What the task asks -> Each line of the listing must be transcribed exactly, except for the images, which should be excluded.

☆ ☆ ☆ ☆

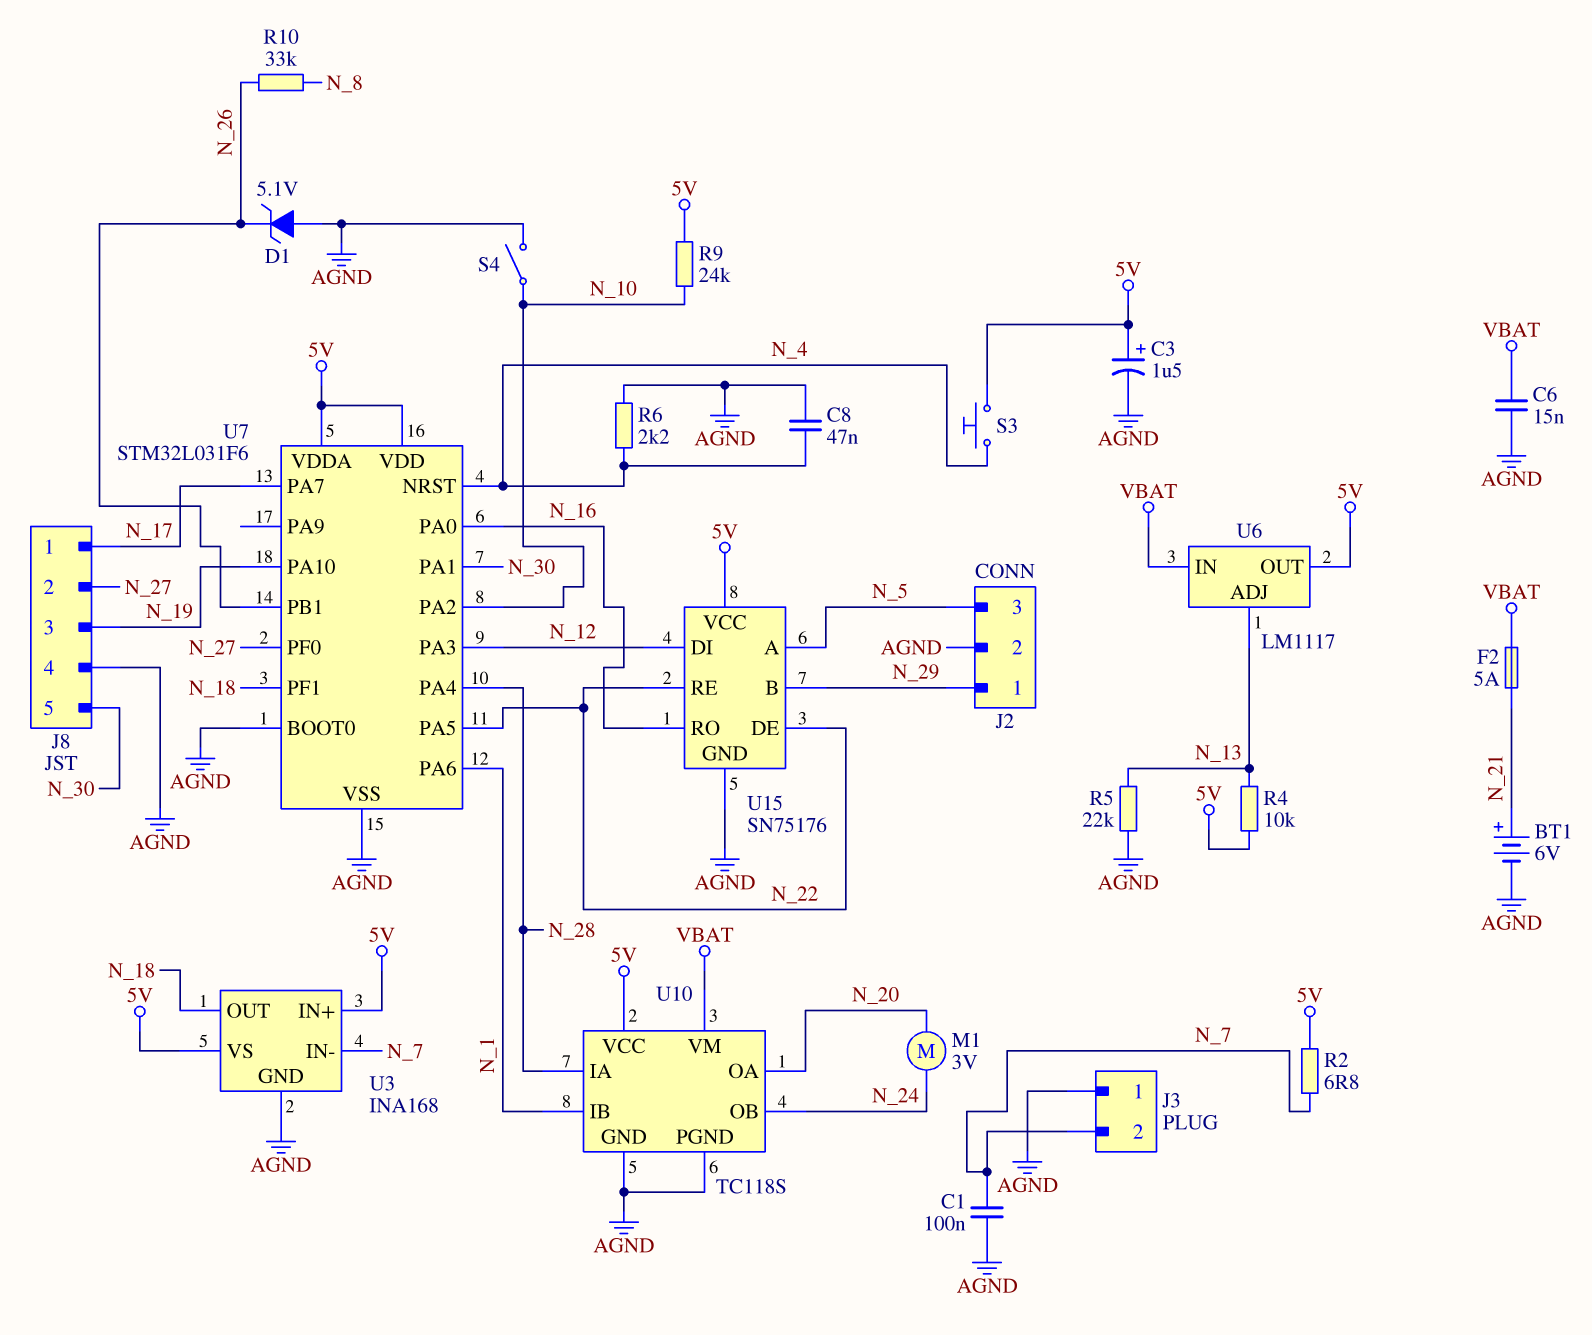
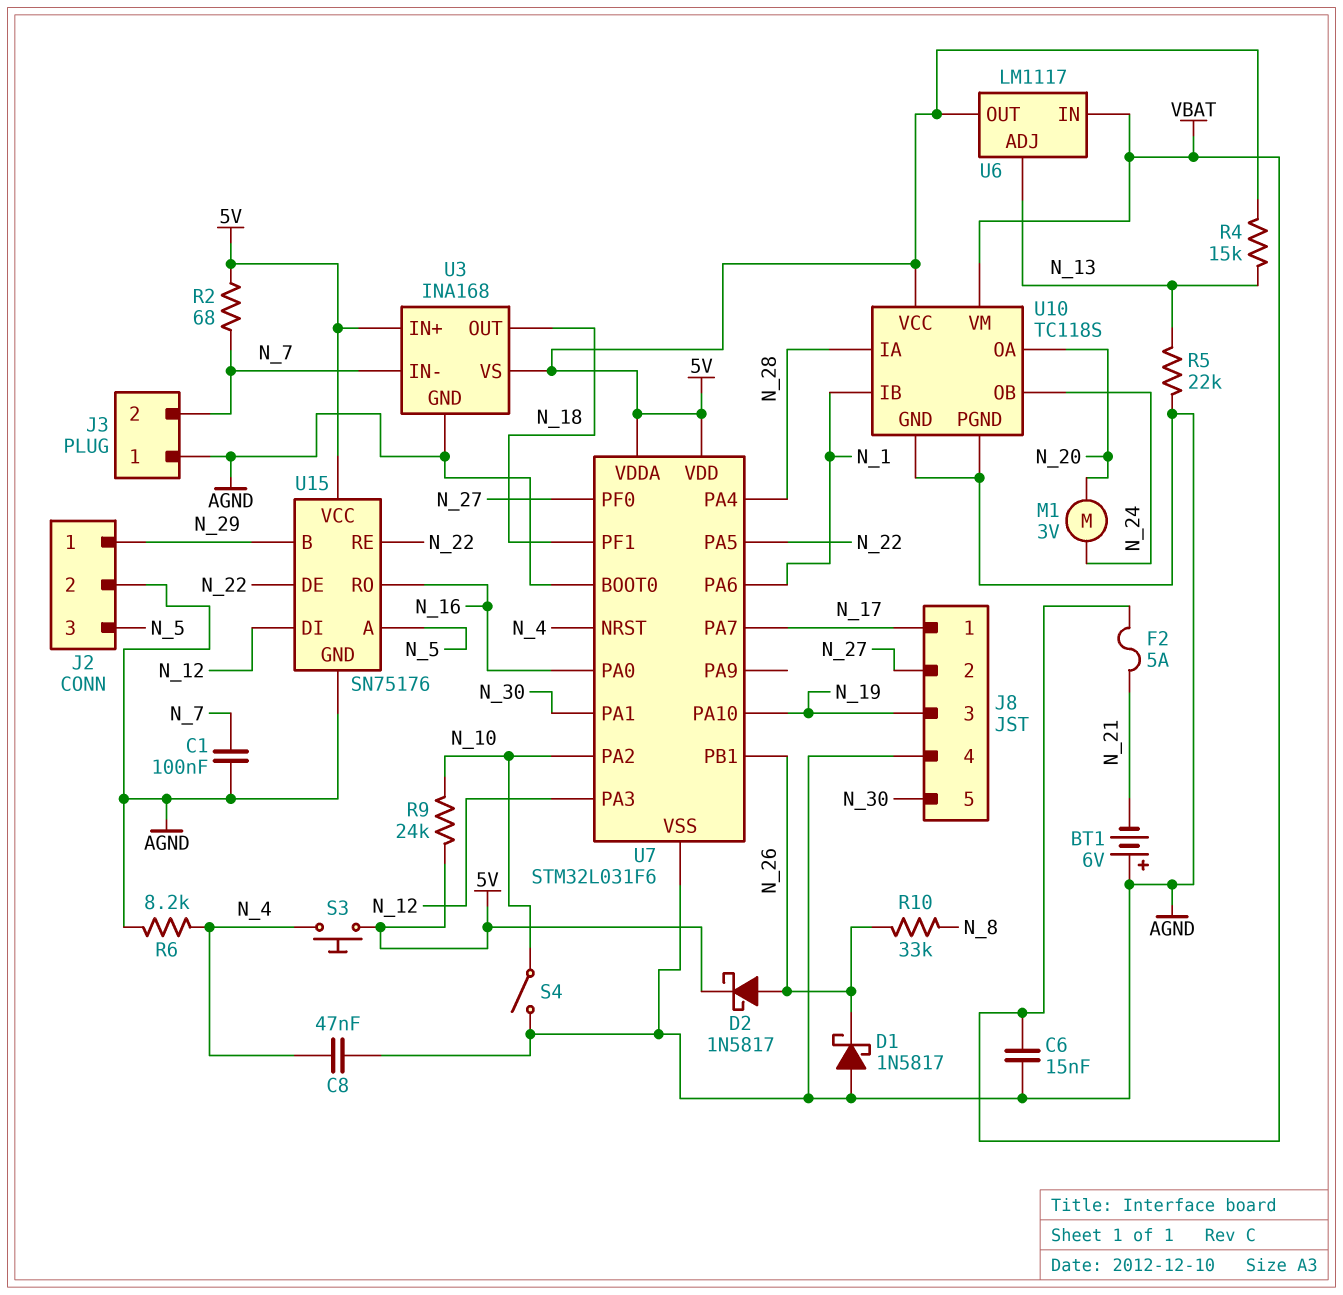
BT1: 6V (plus N_21, minus AGND) -> 6V (plus AGND, minus N_21)
C3: 1.5uF (plus 5V, minus AGND) -> none
D1: zener 5.1V (A AGND, K N_26) -> schottky 1N5817 (A AGND, K N_26)
D2: none -> schottky 1N5817 (A N_26, K 5V)
R2: 6.8 (5V, N_7) -> 68 (5V, N_7)
R4: 10k (5V, N_13) -> 15k (5V, N_13)
R6: 2.2k (AGND, N_4) -> 8.2k (AGND, N_4)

☆ ☆ ☆ ☆

Task solution ->
BT1: 6V (plus N_21, minus AGND) -> 6V (plus AGND, minus N_21)
C3: 1.5uF (plus 5V, minus AGND) -> none
D1: zener 5.1V (A AGND, K N_26) -> schottky 1N5817 (A AGND, K N_26)
D2: none -> schottky 1N5817 (A N_26, K 5V)
R2: 6.8 (5V, N_7) -> 68 (5V, N_7)
R4: 10k (5V, N_13) -> 15k (5V, N_13)
R6: 2.2k (AGND, N_4) -> 8.2k (AGND, N_4)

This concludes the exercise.